• _PROBLEM DESCRIPTION_
Copy out all lines of the records in which the word "RADIO" appears.

• _EXTRACTED DATA_
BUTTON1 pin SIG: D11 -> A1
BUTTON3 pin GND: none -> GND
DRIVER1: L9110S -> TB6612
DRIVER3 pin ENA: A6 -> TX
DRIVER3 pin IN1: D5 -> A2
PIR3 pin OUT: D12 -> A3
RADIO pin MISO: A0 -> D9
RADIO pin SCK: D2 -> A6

---

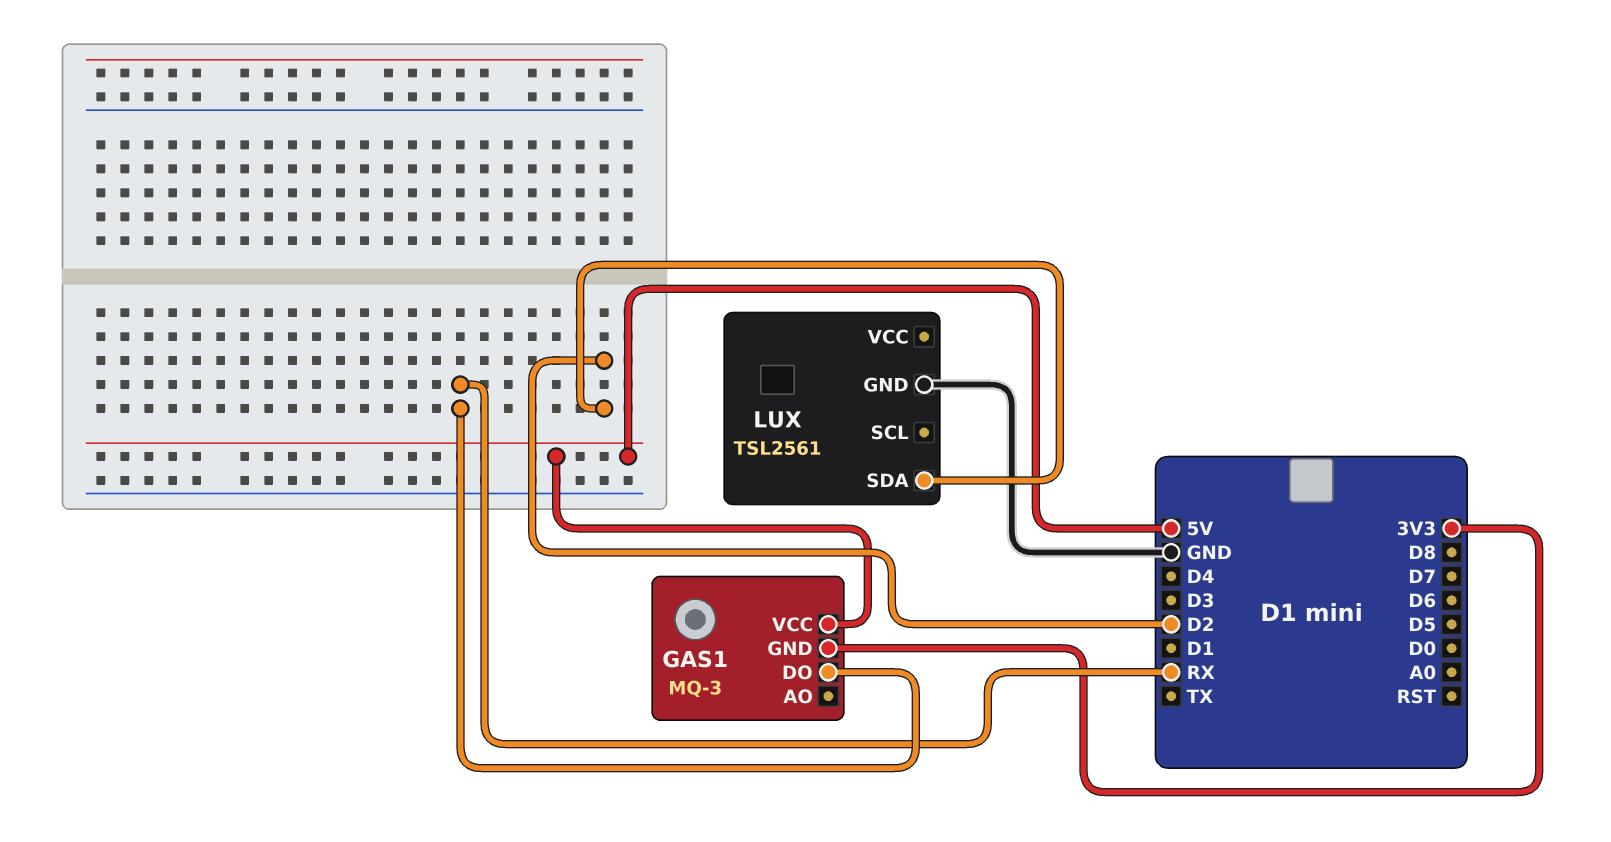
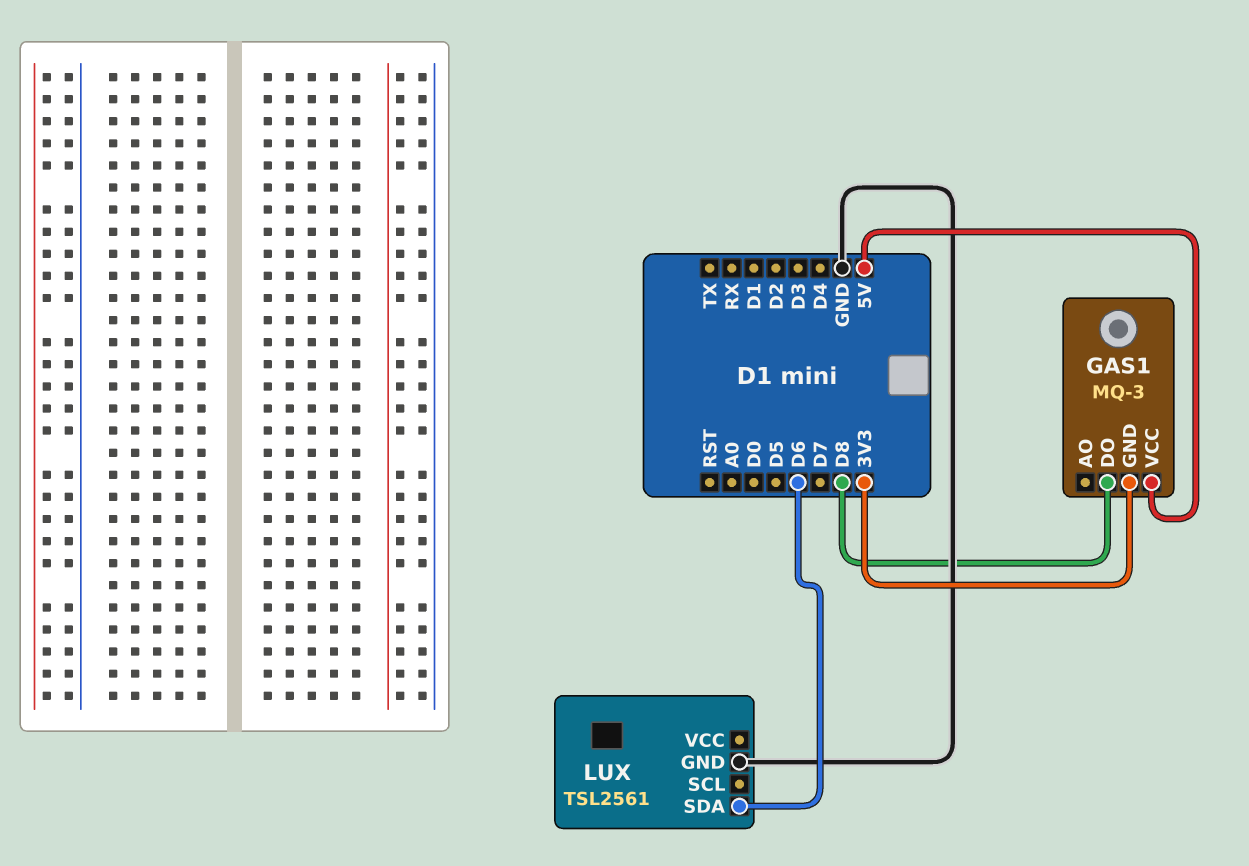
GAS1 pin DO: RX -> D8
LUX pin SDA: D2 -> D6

• _OUTPUT FOR THIS TASK_
RADIO pin MISO: A0 -> D9
RADIO pin SCK: D2 -> A6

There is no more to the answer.